* [RECORDS TO USE]:
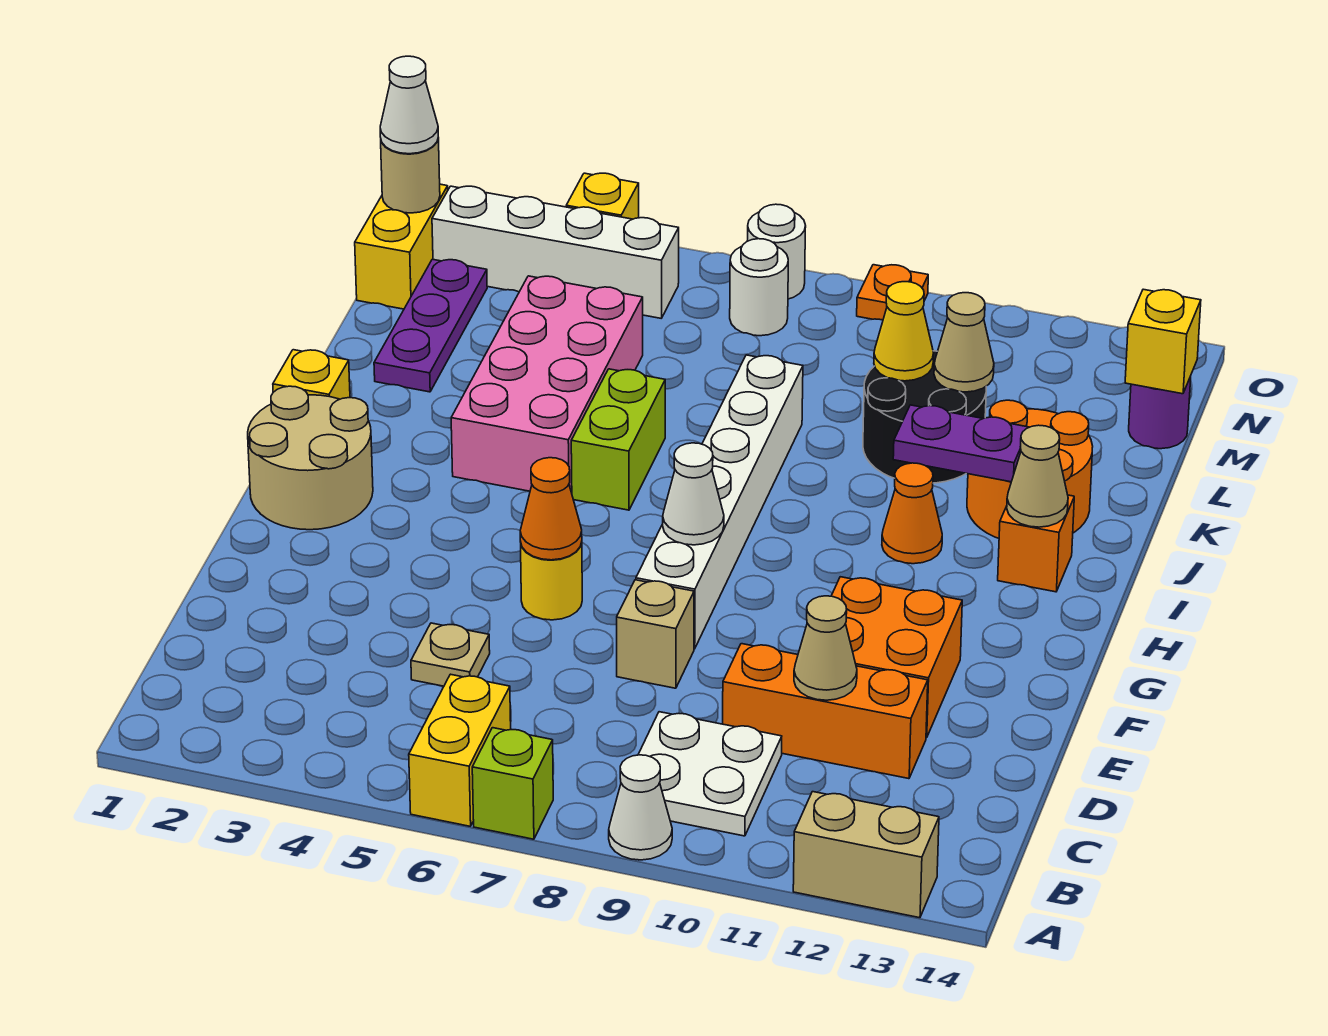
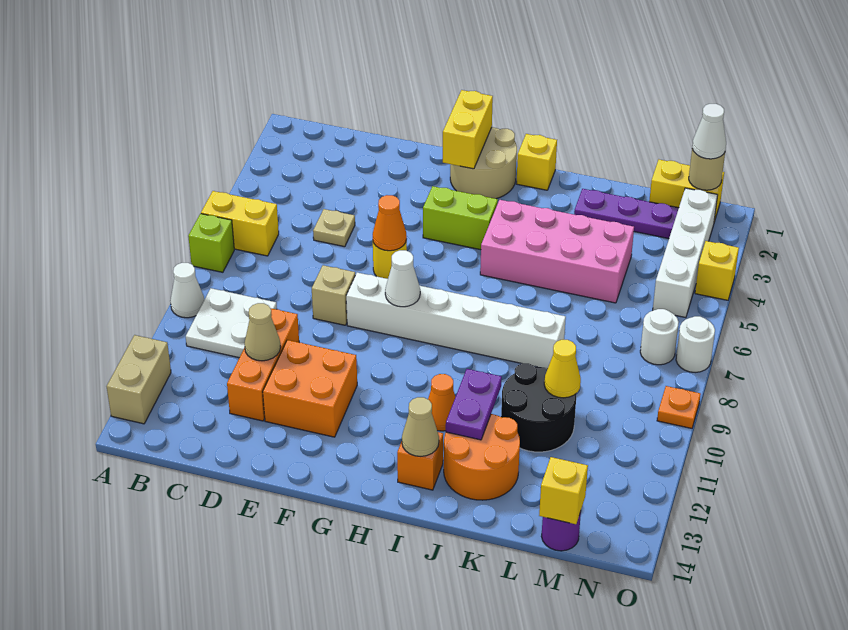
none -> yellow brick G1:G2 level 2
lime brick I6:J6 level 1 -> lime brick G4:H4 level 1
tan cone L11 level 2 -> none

---

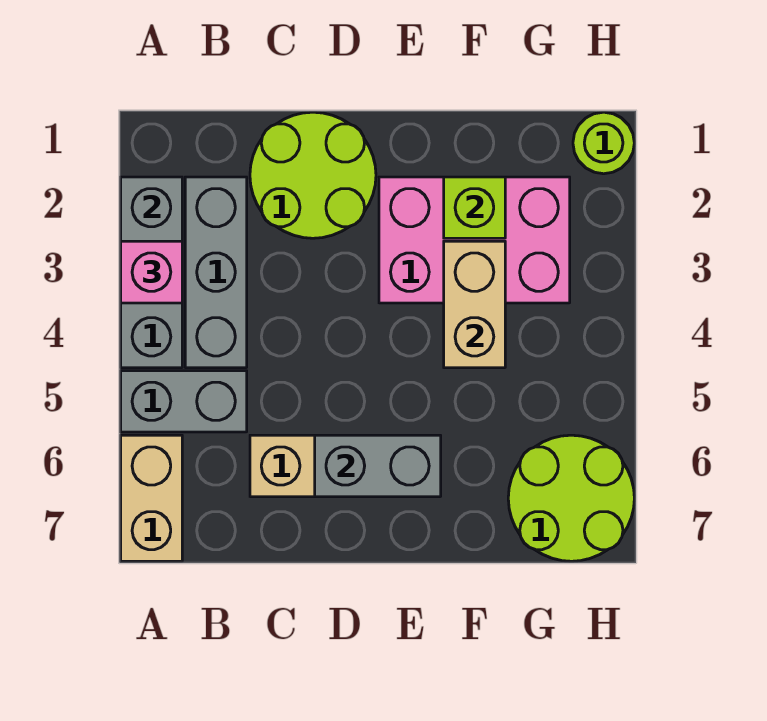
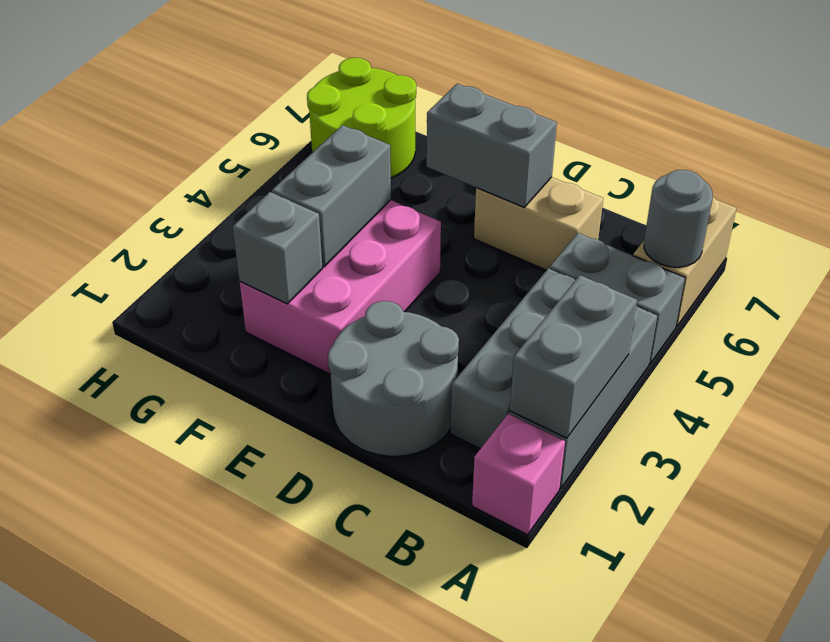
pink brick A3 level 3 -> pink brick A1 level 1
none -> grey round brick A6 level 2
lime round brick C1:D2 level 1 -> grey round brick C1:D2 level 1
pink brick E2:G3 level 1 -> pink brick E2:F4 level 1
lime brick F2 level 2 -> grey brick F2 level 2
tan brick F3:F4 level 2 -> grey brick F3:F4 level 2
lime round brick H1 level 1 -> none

* * *

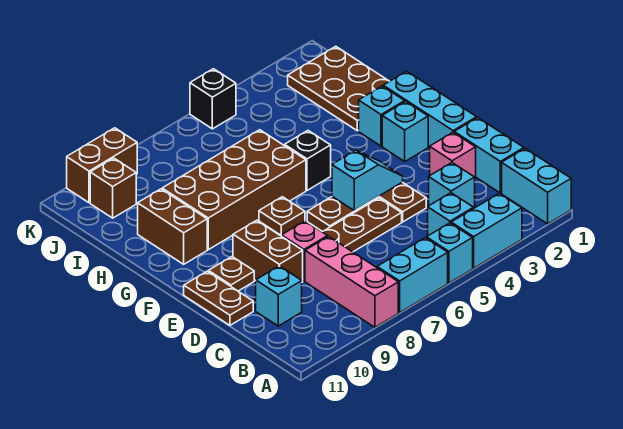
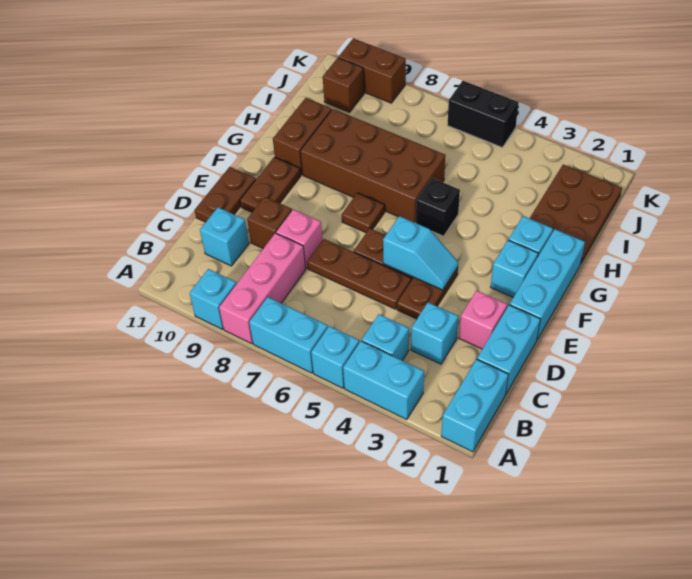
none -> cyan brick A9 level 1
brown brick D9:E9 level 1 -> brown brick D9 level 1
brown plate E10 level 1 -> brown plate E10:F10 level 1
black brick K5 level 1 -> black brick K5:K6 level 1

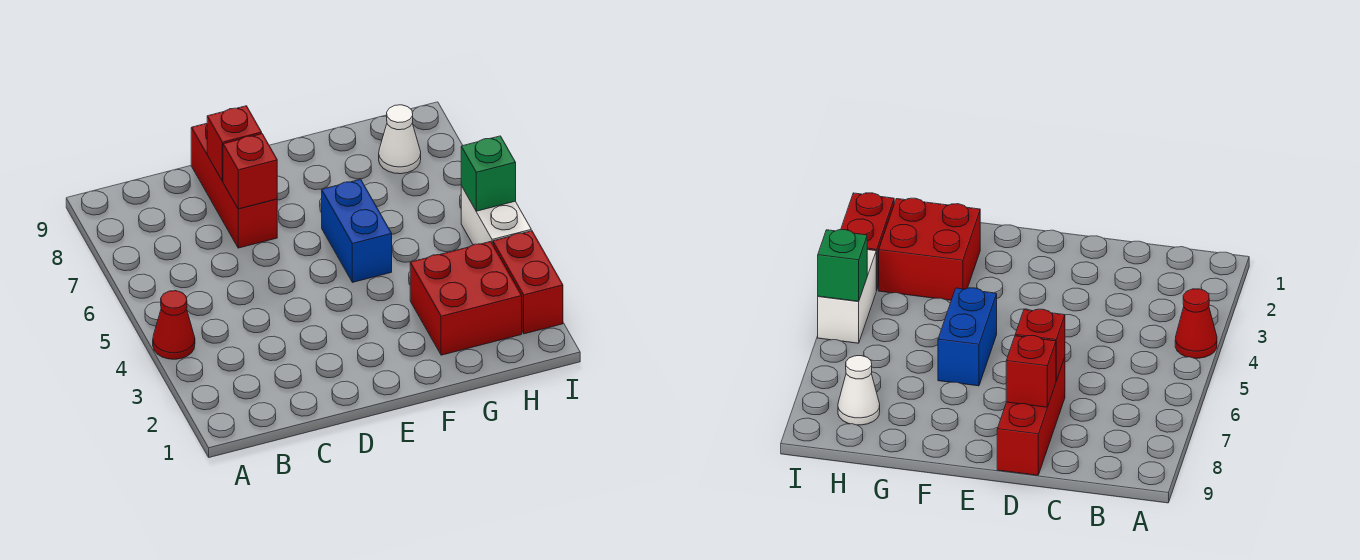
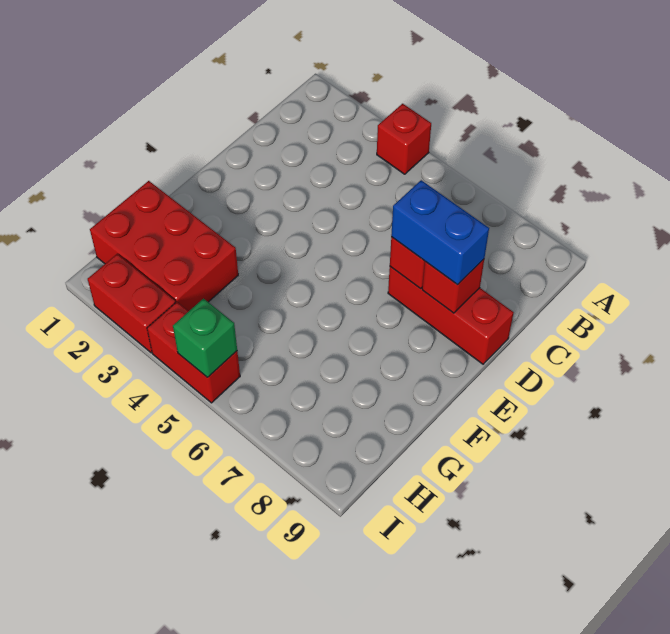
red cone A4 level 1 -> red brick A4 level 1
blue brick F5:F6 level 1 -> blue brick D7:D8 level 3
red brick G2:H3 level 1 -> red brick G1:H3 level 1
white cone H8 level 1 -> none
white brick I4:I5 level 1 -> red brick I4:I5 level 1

* [PROBLEM STATEMENT]: Using the records above, restate word for word the lines from the one with "white cone H8 level 1 -> none" through the one with "white brick I4:I5", both included.

* [TASK OUTPUT]:
white cone H8 level 1 -> none
white brick I4:I5 level 1 -> red brick I4:I5 level 1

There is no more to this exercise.